After locating the line that holds "brown brick D1:G2", repeat it and each following line exactly until the material ends, skipping pictures.

§ **Task input**:

- Opening Delimiter -

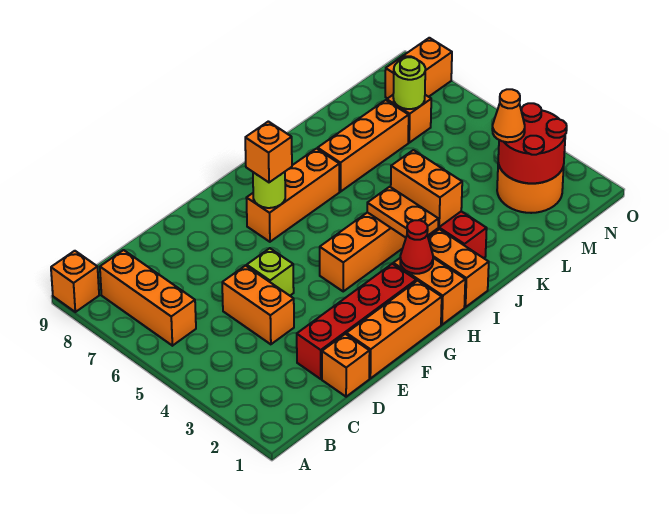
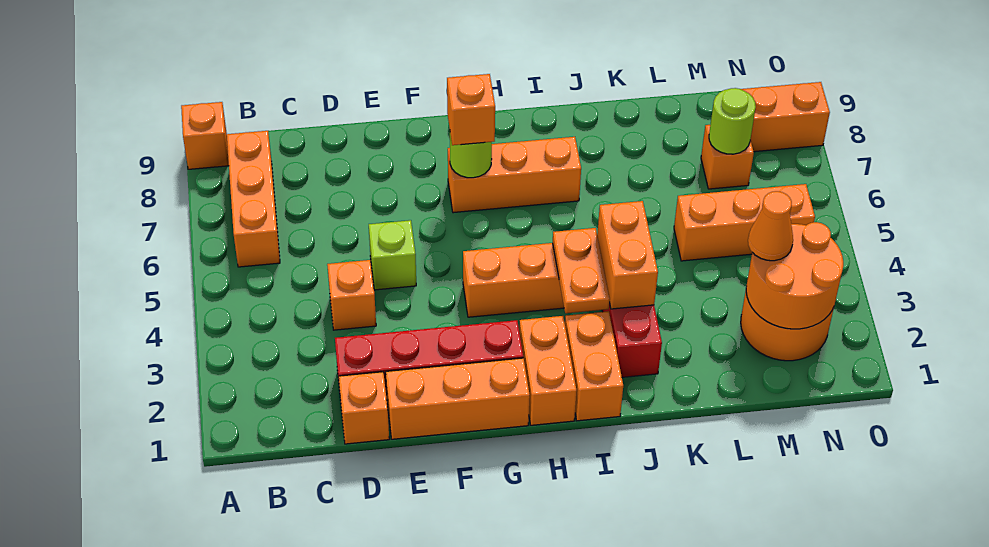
orange brick D4:D5 level 1 -> orange brick D4 level 1
red cone H2 level 2 -> none
orange brick J7:L7 level 1 -> orange brick L5:N5 level 1
red round brick M2:N3 level 2 -> orange round brick M2:N3 level 2

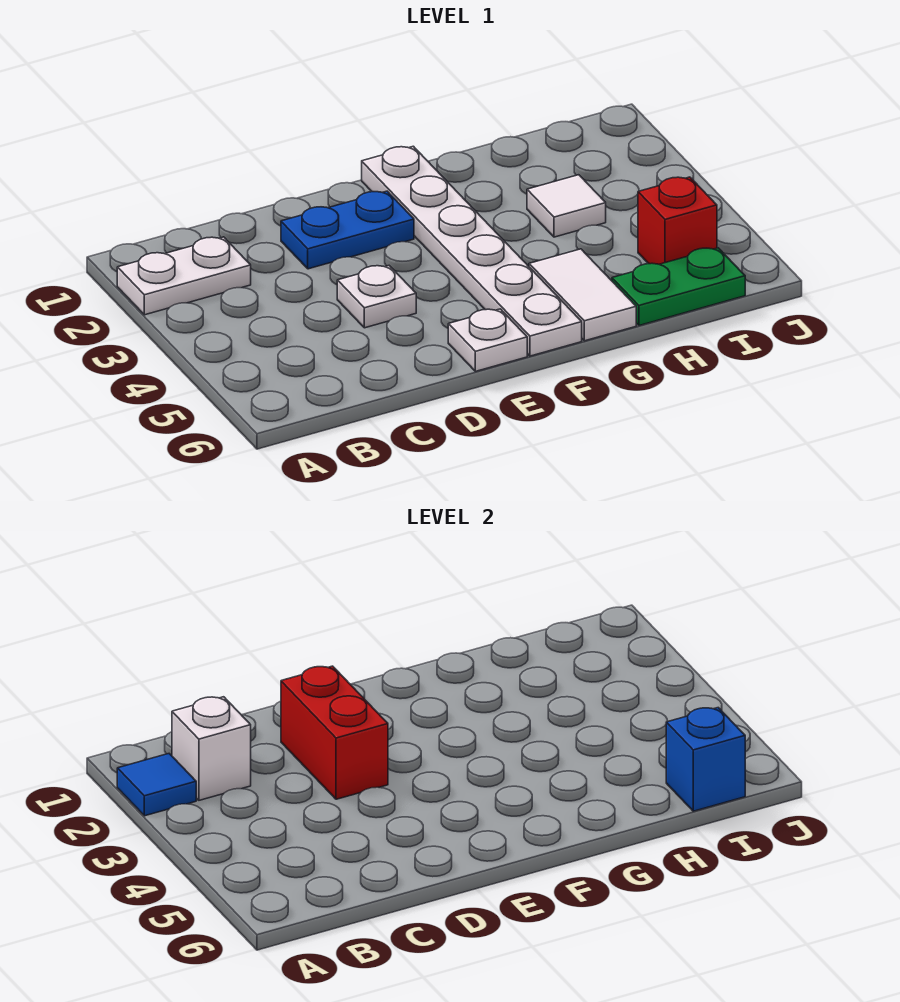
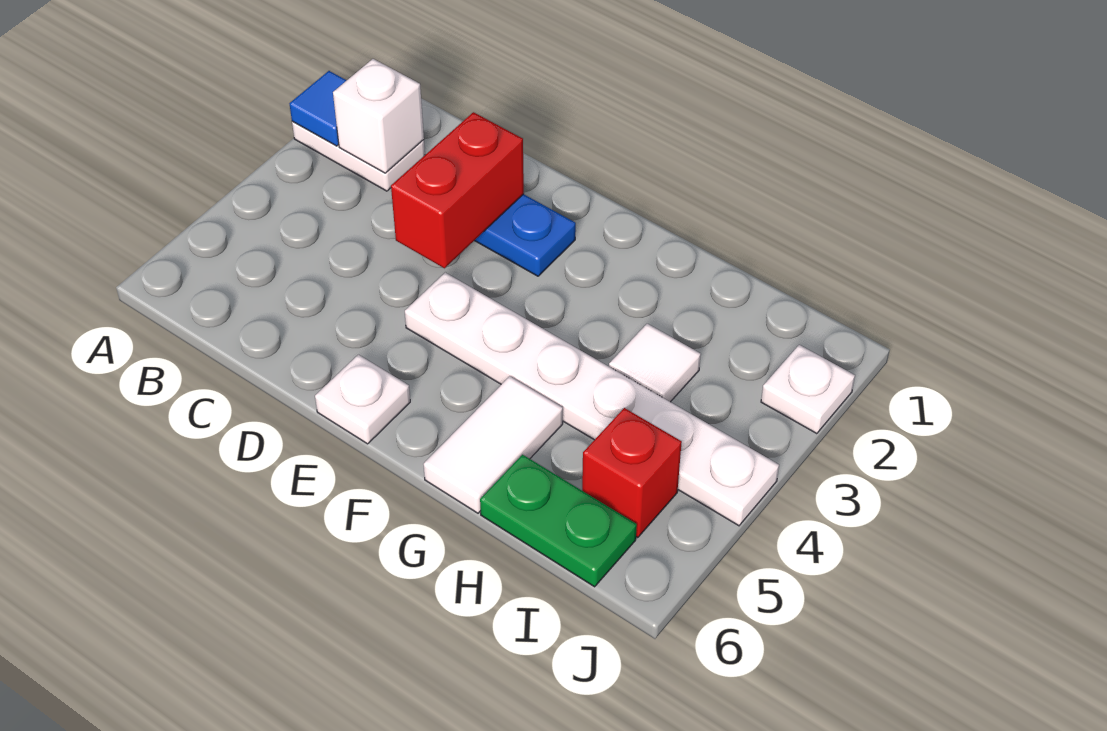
white plate D4 level 1 -> white plate J2 level 1
white plate F1:F6 level 1 -> white plate E4:J4 level 1
blue brick I6 level 2 -> none

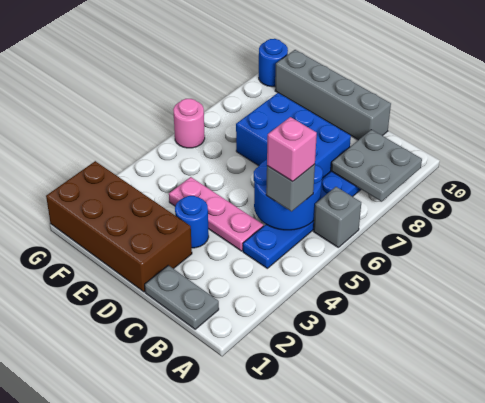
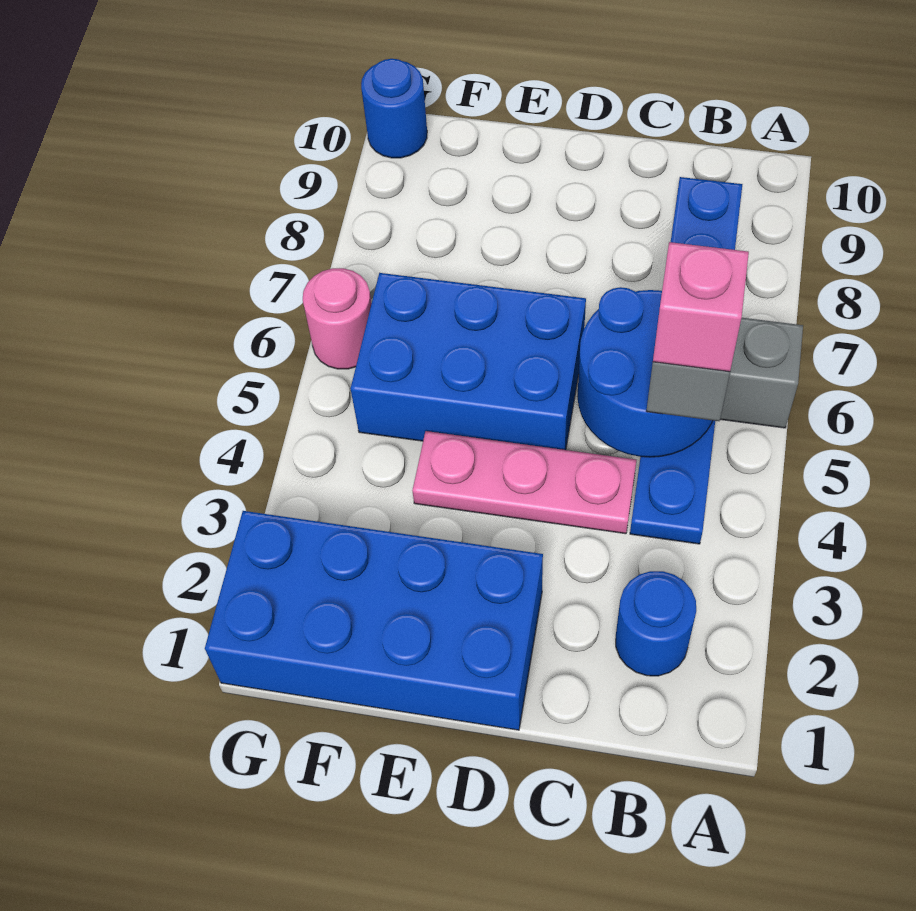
grey plate A8:B9 level 2 -> none
grey plate B1:C1 level 1 -> none
blue brick C7:E8 level 1 -> blue brick D5:F6 level 1
grey brick C10:F10 level 1 -> none
brown brick D1:G2 level 1 -> blue brick D1:G2 level 1
blue round brick D3 level 1 -> blue round brick B2 level 1

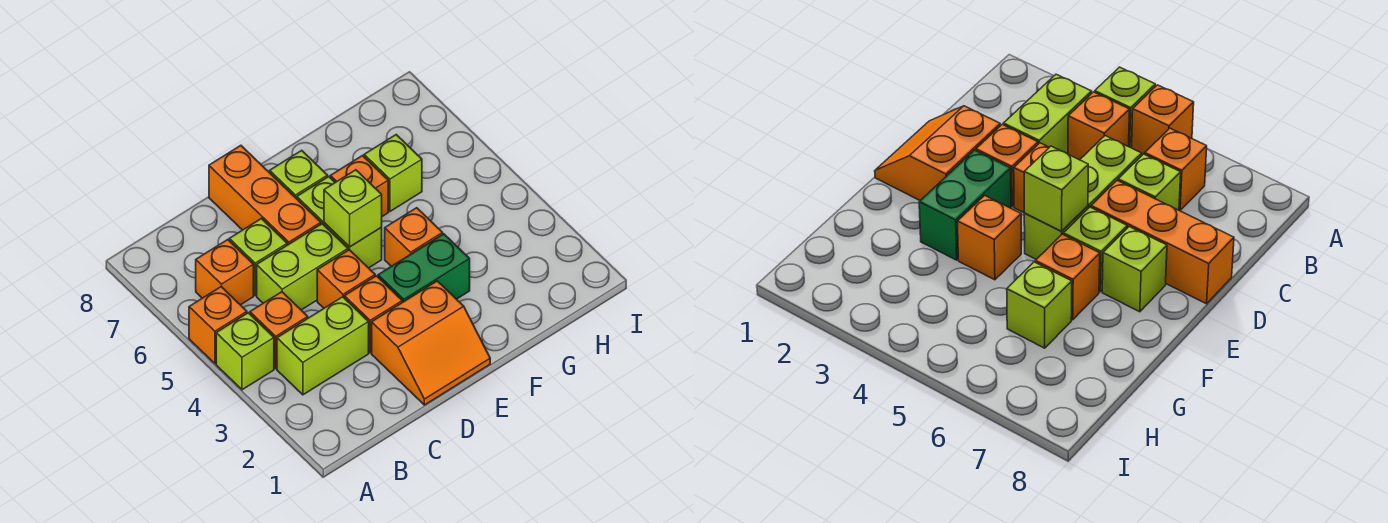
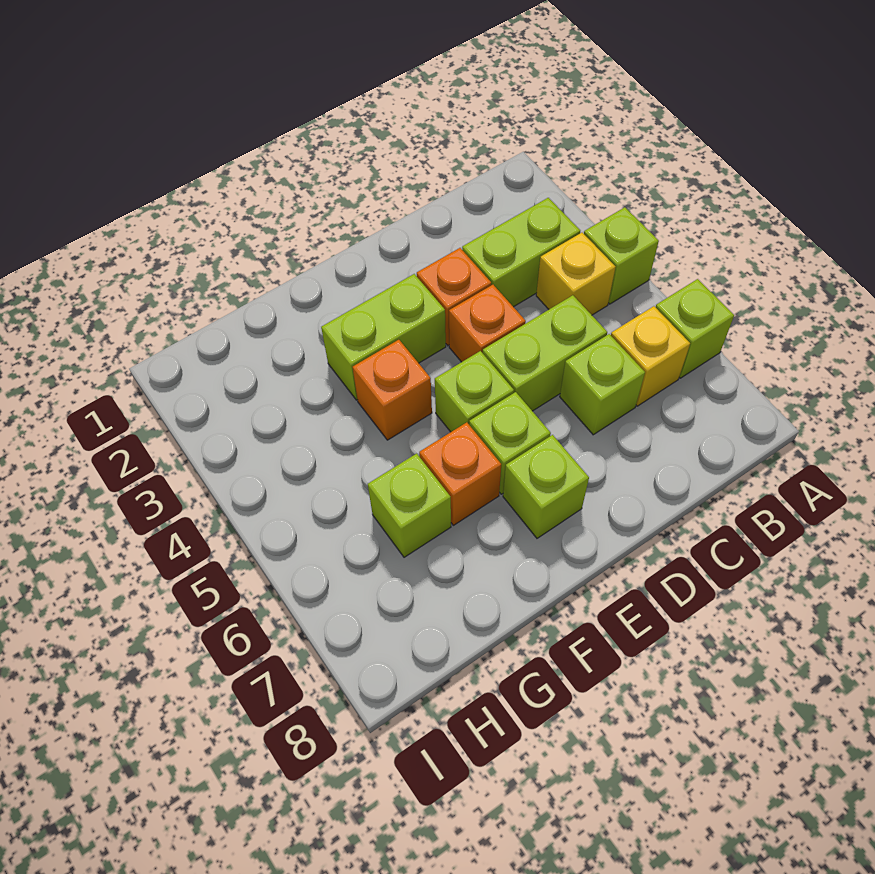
orange brick A5 level 1 -> none
orange brick B4 level 1 -> yellow brick B4 level 1
orange brick B6 level 1 -> yellow brick B6 level 1
orange slope D1:E2 level 1 top 2 -> none
orange brick D6:D8 level 1 -> none
green brick E3:F3 level 1 -> lime brick E3:F3 level 1
lime brick E5 level 2 -> lime brick A6 level 1

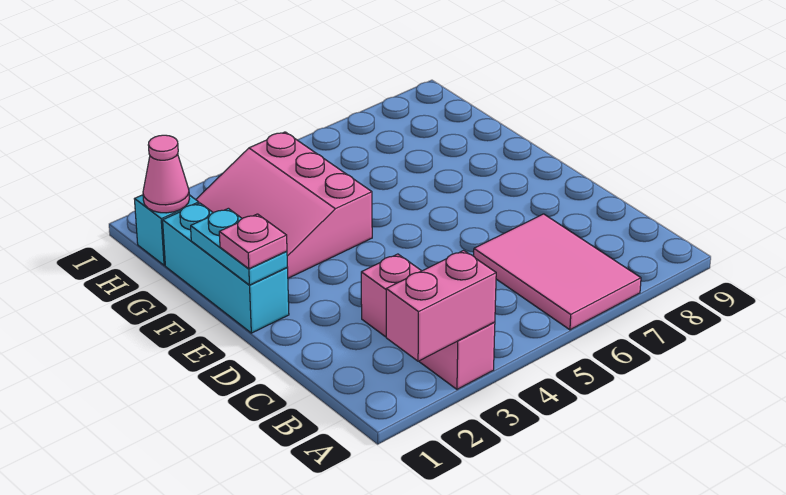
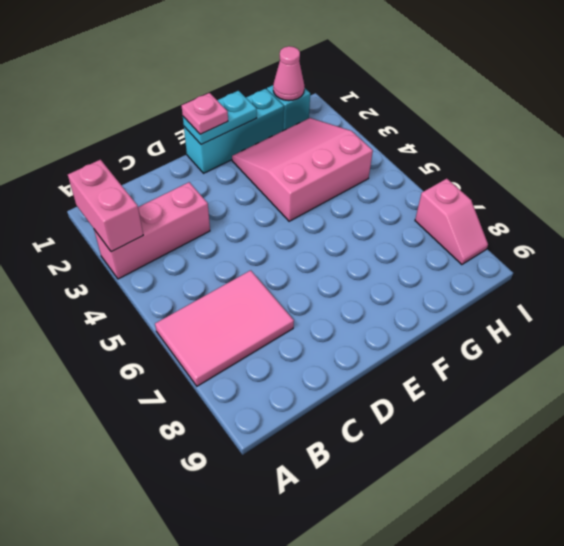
none -> pink slope I7:I8 level 1 top 7

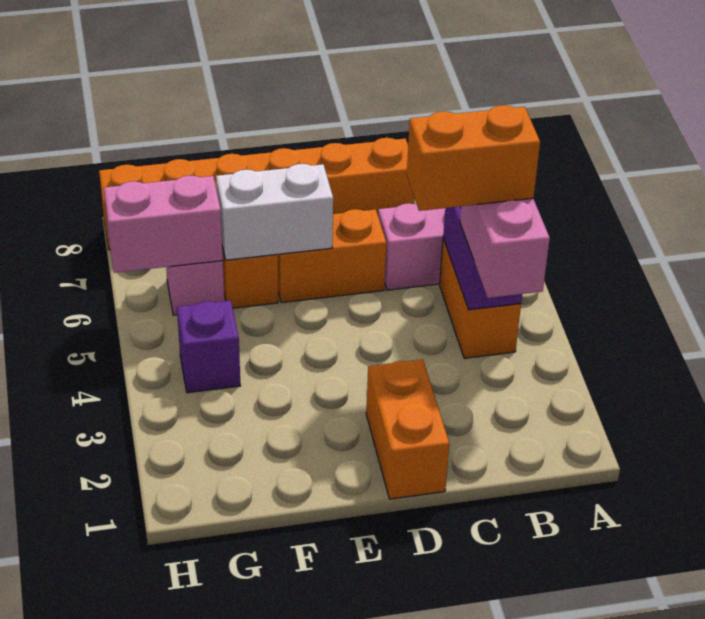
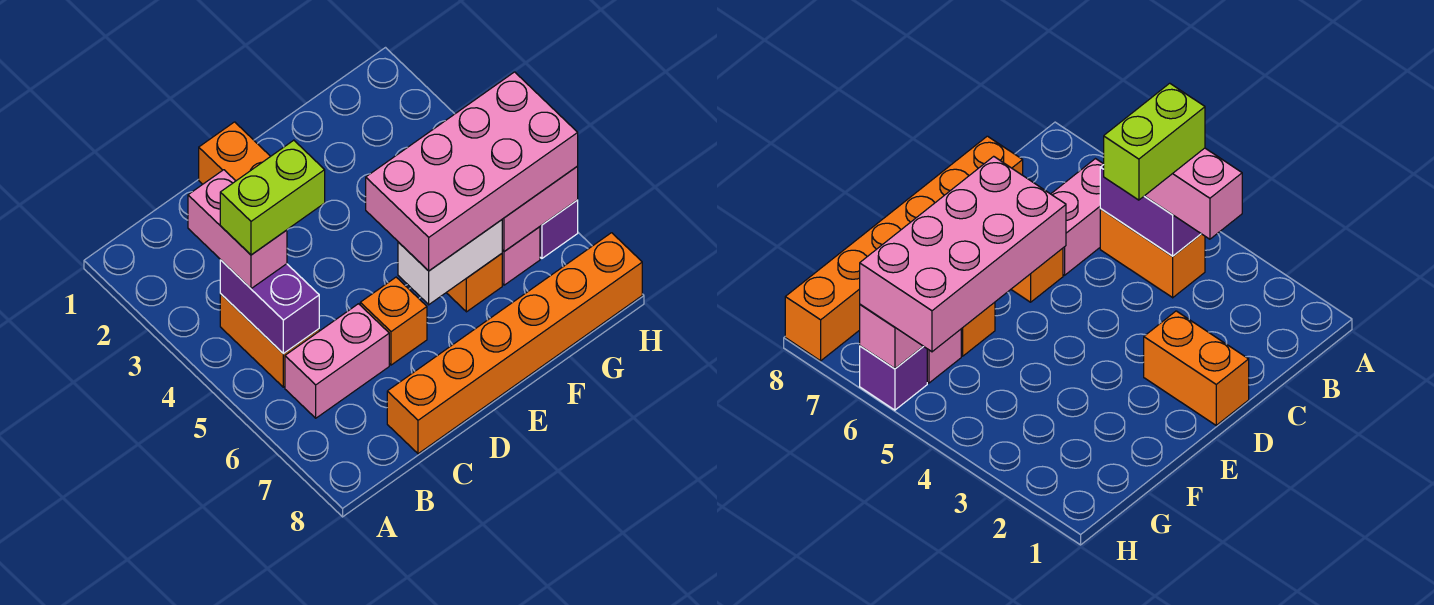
orange brick B4:C4 level 4 -> lime brick B4:C4 level 4
orange brick D6:E6 level 1 -> orange brick D6 level 1
none -> pink brick E5:H6 level 3
purple brick G4 level 1 -> purple brick H6 level 1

- Closing Delimiter -

§ **Result for this exercise**:
brown brick D1:G2 level 1 -> blue brick D1:G2 level 1
blue round brick D3 level 1 -> blue round brick B2 level 1

orange brick A5 level 1 -> none
orange brick B4 level 1 -> yellow brick B4 level 1
orange brick B6 level 1 -> yellow brick B6 level 1
orange slope D1:E2 level 1 top 2 -> none
orange brick D6:D8 level 1 -> none
green brick E3:F3 level 1 -> lime brick E3:F3 level 1
lime brick E5 level 2 -> lime brick A6 level 1

none -> pink slope I7:I8 level 1 top 7

orange brick B4:C4 level 4 -> lime brick B4:C4 level 4
orange brick D6:E6 level 1 -> orange brick D6 level 1
none -> pink brick E5:H6 level 3
purple brick G4 level 1 -> purple brick H6 level 1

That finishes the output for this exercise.